**Data for this exercise:**
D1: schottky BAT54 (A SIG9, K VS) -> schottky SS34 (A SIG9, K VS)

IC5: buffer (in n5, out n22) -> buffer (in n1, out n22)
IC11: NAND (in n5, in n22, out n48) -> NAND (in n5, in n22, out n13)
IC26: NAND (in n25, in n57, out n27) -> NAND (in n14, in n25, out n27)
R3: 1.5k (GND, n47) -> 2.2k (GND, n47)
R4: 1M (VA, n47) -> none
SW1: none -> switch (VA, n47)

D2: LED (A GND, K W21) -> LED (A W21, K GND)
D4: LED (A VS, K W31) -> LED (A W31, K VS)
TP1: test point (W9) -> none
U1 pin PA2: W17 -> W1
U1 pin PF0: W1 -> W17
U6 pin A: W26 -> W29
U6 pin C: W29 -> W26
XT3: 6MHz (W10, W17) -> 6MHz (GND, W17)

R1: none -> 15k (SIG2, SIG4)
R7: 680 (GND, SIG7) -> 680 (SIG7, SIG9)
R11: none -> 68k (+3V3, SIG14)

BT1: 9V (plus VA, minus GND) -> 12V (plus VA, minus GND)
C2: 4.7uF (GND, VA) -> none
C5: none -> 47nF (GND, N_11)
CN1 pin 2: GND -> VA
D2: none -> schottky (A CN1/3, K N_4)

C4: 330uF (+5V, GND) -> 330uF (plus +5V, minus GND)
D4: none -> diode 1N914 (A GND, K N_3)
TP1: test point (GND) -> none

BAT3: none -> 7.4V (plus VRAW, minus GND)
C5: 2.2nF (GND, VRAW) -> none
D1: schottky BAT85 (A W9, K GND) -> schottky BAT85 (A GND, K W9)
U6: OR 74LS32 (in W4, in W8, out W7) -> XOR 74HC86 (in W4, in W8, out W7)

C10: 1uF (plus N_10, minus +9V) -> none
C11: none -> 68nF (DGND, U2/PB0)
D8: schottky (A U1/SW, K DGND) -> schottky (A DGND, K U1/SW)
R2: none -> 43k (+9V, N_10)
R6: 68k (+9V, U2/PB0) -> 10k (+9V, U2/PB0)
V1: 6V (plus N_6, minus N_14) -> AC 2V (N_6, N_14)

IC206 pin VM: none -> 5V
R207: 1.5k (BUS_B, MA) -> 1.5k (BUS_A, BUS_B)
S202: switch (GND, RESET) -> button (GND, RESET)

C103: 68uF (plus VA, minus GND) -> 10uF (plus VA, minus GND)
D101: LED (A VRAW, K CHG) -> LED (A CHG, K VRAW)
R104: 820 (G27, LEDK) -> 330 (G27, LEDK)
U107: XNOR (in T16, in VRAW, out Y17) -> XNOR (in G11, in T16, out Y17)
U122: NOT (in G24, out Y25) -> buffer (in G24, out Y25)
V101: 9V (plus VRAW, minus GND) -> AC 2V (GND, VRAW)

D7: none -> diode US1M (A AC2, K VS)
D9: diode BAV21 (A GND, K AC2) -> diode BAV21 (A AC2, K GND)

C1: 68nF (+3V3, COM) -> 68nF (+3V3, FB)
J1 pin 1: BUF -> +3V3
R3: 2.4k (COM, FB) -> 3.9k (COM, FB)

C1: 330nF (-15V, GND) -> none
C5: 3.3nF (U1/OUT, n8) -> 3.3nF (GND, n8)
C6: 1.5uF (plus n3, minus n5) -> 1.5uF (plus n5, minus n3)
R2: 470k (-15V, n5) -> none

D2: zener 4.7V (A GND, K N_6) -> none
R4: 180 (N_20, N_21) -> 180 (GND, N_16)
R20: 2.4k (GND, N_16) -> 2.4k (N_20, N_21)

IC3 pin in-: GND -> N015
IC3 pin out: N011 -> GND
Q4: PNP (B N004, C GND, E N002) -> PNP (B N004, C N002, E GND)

**Task requirements:**
Across all the records, find the lines containing the word "NAND" and reproduce each one.

**Answer for the task:**
IC11: NAND (in n5, in n22, out n48) -> NAND (in n5, in n22, out n13)
IC26: NAND (in n25, in n57, out n27) -> NAND (in n14, in n25, out n27)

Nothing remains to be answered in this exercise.